The problem ▸ The answer must restate the listing word for word, without its images.

Data shown ▸
────

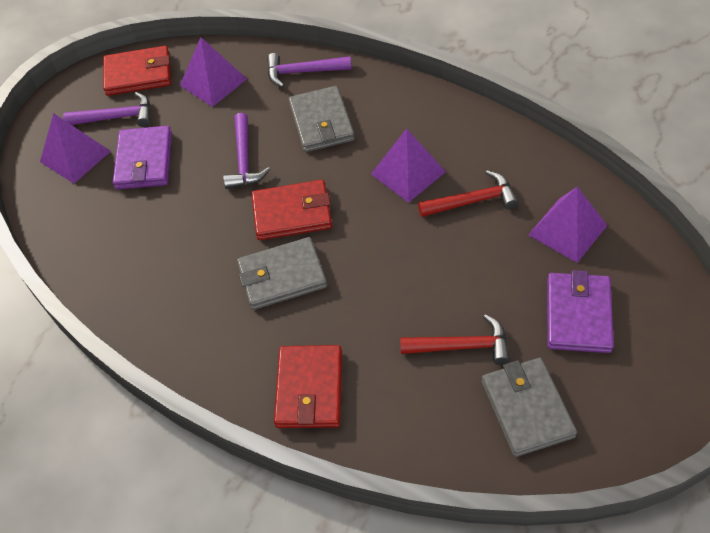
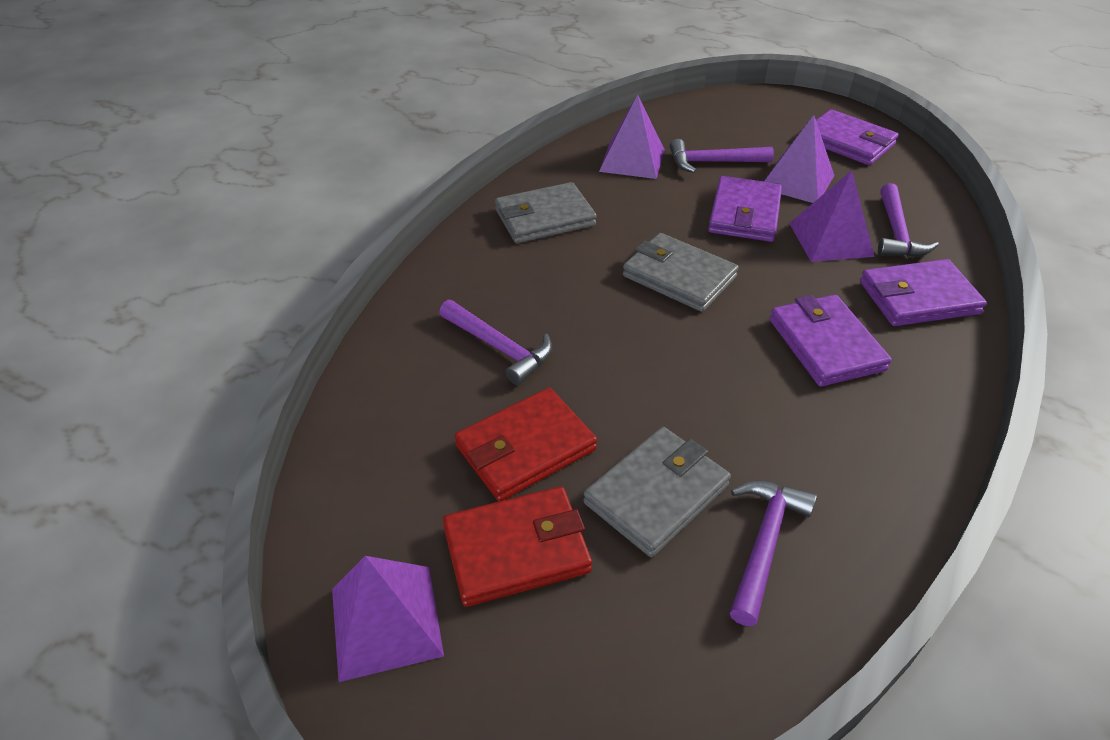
purple hammer: 3 -> 4
purple wallet: 2 -> 4
red hammer: 2 -> 0
red wallet: 3 -> 2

────

Solution for this exercise ▸
purple hammer: 3 -> 4
purple wallet: 2 -> 4
red hammer: 2 -> 0
red wallet: 3 -> 2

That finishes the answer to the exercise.